Exercise prompt:
The expected output is the exact lines from the one containing "blue slope G8:H8" through the end of the data, inclusive, and nothing else.

━━━━━ Data for this exercise

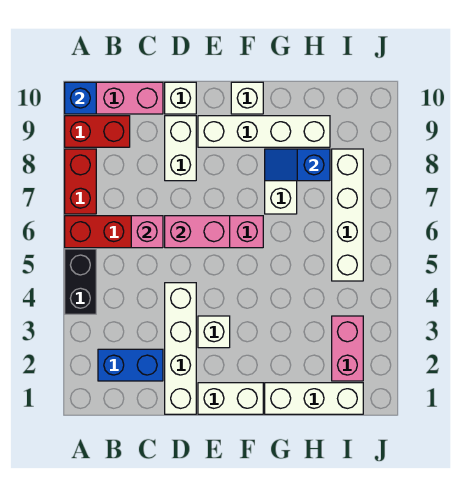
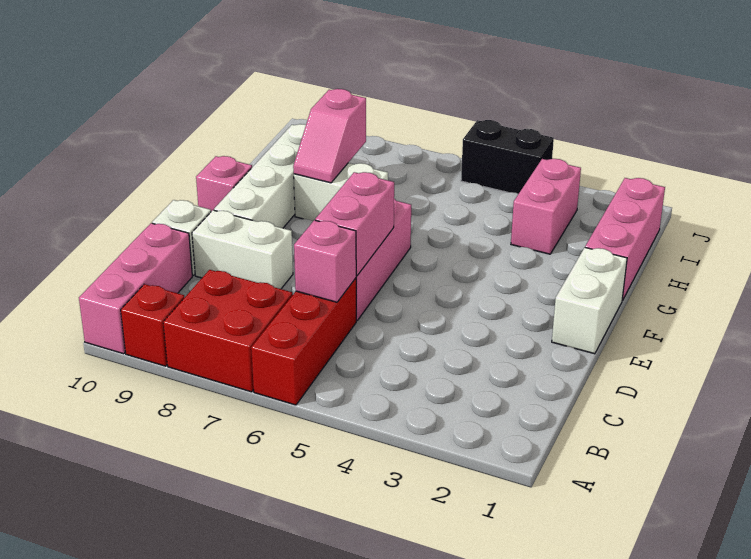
black brick A4:A5 level 1 -> black brick J4:J5 level 1
red brick A7:A8 level 1 -> red brick A7:B8 level 1
red brick A9:B9 level 1 -> red brick A9 level 1
blue brick A10 level 2 -> none
blue brick B2:C2 level 1 -> none
white brick D1:D4 level 1 -> none
white brick E3 level 1 -> none
white brick F10 level 1 -> pink brick F10 level 1
white brick G1:I1 level 1 -> pink brick G1:I1 level 1
blue slope G8:H8 level 2 top H -> pink slope G8:H8 level 2 top H
pink brick I2:I3 level 1 -> pink brick H3:I3 level 1
white brick I5:I8 level 1 -> none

━━━━━━━━━━

Output of the task:
blue slope G8:H8 level 2 top H -> pink slope G8:H8 level 2 top H
pink brick I2:I3 level 1 -> pink brick H3:I3 level 1
white brick I5:I8 level 1 -> none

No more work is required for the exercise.